Task statement: In the records below, swap "costly" for "pricey" and reproduce the part that opens with the line containing "Return the (X, Y)" and closes with the line containing "visor (712, 325)", leaving everything else unchanged.

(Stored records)
● ● ● ●

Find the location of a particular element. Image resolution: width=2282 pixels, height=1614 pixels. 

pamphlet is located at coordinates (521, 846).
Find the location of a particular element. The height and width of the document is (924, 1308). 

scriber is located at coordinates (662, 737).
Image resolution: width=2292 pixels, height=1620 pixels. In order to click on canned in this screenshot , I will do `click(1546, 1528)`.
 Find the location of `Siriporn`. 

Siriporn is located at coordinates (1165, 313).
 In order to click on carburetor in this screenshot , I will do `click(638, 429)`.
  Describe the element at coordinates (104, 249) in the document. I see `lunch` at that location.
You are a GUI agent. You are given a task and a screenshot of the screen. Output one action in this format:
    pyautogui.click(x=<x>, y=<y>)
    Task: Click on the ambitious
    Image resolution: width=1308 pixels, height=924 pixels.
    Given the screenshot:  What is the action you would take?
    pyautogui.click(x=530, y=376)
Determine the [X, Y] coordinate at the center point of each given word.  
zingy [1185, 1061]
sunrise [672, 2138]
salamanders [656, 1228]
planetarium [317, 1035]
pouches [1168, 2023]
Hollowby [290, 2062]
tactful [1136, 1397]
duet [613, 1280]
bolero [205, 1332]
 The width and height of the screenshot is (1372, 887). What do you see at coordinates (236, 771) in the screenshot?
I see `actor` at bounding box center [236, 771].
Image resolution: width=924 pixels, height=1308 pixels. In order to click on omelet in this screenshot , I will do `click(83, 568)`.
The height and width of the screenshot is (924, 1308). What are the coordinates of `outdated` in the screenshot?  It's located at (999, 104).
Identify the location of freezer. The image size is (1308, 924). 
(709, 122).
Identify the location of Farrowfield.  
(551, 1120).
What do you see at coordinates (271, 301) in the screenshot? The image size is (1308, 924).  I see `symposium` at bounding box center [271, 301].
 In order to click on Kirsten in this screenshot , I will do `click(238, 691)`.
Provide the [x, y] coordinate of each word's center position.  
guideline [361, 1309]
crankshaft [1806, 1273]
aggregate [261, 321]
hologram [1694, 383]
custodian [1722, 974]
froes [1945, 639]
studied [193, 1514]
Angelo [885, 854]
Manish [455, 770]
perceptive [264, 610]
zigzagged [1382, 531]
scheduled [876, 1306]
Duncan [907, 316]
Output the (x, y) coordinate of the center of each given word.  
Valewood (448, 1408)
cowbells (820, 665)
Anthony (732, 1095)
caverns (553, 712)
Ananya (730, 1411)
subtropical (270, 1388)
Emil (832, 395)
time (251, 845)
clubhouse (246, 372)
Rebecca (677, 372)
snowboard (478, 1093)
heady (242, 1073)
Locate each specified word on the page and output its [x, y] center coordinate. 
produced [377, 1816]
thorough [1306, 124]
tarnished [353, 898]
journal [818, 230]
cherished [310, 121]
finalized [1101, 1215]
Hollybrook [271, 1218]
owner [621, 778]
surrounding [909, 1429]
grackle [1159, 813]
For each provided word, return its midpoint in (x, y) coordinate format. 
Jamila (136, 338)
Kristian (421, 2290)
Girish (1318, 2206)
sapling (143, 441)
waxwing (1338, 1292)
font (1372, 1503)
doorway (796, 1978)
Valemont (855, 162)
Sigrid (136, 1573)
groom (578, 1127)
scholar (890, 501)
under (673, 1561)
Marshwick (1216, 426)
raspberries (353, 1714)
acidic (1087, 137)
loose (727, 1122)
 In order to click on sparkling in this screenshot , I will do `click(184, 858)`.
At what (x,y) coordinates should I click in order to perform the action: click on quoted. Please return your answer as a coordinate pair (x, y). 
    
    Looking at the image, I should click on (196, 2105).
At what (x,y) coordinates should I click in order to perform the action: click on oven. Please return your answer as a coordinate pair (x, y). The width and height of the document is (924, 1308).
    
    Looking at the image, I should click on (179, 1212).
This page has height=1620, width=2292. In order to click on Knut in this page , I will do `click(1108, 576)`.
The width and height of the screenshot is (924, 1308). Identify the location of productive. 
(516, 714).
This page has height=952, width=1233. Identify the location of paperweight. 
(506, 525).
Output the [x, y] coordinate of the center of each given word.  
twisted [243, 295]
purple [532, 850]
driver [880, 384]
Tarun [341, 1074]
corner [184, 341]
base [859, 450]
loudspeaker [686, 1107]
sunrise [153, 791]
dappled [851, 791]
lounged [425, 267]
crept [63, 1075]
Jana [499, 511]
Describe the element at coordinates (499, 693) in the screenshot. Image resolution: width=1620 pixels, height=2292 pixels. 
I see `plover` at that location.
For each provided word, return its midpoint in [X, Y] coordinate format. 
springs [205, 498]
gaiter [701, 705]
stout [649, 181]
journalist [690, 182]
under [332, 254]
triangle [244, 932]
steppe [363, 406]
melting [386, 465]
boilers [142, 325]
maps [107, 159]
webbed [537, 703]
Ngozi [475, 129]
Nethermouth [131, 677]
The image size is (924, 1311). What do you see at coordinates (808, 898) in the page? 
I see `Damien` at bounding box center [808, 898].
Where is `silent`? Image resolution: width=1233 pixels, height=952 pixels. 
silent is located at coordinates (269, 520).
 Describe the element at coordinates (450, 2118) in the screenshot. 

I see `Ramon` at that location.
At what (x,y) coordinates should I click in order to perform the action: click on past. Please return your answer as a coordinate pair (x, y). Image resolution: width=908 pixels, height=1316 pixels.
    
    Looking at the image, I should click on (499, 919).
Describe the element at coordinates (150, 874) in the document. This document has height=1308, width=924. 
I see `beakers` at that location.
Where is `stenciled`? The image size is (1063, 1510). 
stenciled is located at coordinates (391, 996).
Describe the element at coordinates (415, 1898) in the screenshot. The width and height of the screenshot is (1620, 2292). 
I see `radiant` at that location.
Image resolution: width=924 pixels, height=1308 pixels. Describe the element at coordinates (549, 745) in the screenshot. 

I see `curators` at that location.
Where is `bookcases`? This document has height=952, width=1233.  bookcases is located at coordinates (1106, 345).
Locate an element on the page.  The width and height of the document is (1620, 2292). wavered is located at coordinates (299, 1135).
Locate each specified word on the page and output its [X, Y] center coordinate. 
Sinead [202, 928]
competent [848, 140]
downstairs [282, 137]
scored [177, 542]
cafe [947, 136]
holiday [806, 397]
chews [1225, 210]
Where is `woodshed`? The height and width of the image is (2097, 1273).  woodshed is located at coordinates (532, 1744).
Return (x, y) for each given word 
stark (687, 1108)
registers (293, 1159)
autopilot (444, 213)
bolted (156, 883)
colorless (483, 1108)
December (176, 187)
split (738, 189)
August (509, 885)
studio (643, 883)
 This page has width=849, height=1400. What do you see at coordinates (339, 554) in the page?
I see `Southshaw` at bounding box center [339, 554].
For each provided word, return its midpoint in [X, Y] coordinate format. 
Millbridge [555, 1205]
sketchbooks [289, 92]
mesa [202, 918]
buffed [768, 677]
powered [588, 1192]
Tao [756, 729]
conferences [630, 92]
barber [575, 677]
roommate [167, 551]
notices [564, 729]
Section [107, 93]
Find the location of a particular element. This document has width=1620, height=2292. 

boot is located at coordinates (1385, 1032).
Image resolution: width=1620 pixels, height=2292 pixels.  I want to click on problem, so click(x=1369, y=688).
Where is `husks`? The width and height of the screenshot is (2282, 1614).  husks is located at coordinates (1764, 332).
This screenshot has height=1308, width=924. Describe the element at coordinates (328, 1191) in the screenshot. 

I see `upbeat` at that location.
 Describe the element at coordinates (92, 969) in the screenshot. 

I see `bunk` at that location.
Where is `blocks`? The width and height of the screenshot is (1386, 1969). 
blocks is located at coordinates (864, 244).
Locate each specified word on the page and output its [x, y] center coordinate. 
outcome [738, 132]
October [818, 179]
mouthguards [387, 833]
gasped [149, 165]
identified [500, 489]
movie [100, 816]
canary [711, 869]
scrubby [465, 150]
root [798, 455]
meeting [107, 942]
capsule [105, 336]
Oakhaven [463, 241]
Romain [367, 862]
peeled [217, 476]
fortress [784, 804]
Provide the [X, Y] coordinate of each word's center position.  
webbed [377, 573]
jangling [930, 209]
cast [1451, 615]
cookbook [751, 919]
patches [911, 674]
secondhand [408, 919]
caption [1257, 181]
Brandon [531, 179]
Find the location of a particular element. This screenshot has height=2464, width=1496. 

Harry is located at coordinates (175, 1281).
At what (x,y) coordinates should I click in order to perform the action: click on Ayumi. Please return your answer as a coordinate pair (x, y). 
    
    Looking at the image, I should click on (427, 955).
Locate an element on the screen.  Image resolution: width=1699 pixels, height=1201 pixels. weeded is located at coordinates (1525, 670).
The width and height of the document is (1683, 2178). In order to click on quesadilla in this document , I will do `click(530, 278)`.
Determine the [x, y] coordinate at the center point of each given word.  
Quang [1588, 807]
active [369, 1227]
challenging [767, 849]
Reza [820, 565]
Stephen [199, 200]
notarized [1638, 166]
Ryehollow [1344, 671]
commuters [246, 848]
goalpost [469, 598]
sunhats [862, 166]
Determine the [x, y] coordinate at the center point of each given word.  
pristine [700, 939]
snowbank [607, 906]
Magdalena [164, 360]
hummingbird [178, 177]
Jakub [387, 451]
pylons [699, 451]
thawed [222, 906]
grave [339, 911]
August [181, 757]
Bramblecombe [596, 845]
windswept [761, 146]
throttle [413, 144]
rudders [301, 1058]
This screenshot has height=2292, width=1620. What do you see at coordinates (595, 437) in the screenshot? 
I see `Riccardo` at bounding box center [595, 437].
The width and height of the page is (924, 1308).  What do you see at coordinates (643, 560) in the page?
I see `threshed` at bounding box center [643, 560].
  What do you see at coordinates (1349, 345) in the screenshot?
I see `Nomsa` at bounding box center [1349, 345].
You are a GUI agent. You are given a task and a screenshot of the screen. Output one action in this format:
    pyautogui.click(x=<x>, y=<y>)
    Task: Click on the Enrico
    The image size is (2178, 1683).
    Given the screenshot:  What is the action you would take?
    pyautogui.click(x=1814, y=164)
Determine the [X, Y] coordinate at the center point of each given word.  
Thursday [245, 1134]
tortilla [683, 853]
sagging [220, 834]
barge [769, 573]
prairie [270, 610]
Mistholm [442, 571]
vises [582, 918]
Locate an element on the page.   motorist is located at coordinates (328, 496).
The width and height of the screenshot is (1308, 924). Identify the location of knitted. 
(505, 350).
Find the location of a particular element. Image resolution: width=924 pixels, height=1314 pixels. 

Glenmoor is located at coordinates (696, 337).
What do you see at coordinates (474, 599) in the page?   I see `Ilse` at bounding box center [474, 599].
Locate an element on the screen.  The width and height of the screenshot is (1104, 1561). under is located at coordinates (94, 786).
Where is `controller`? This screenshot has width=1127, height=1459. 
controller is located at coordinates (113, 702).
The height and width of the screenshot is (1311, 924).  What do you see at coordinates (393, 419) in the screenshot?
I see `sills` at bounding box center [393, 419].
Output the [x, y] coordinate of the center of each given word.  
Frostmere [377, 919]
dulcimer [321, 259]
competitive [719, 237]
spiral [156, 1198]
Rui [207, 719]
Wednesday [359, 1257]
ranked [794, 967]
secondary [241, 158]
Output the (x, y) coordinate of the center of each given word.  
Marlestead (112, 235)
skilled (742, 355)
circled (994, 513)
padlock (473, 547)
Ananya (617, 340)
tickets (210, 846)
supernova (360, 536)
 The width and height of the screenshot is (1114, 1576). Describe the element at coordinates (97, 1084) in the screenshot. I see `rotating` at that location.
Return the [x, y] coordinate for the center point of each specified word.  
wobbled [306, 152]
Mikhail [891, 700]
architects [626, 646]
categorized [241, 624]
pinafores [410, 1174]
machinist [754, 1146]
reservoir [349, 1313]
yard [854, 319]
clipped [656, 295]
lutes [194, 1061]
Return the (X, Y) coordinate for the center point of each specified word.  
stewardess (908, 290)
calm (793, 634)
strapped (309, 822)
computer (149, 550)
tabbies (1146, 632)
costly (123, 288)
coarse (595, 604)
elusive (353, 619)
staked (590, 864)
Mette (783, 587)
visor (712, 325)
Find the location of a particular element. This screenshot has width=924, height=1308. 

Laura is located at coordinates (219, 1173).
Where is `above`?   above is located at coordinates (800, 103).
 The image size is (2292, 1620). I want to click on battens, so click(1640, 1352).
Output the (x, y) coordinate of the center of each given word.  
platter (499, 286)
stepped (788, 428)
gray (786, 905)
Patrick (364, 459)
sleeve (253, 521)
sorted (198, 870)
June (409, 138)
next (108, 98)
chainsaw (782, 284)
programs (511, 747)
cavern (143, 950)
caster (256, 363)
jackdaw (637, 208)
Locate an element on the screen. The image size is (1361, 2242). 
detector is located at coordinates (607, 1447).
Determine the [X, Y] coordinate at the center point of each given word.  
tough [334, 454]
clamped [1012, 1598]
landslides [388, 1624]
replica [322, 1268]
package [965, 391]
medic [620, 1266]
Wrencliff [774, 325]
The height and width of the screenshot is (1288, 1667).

● ● ● ●

Expected answer:
Return the (X, Y) coordinate for the center point of each specified word.  
stewardess (908, 290)
calm (793, 634)
strapped (309, 822)
computer (149, 550)
tabbies (1146, 632)
pricey (123, 288)
coarse (595, 604)
elusive (353, 619)
staked (590, 864)
Mette (783, 587)
visor (712, 325)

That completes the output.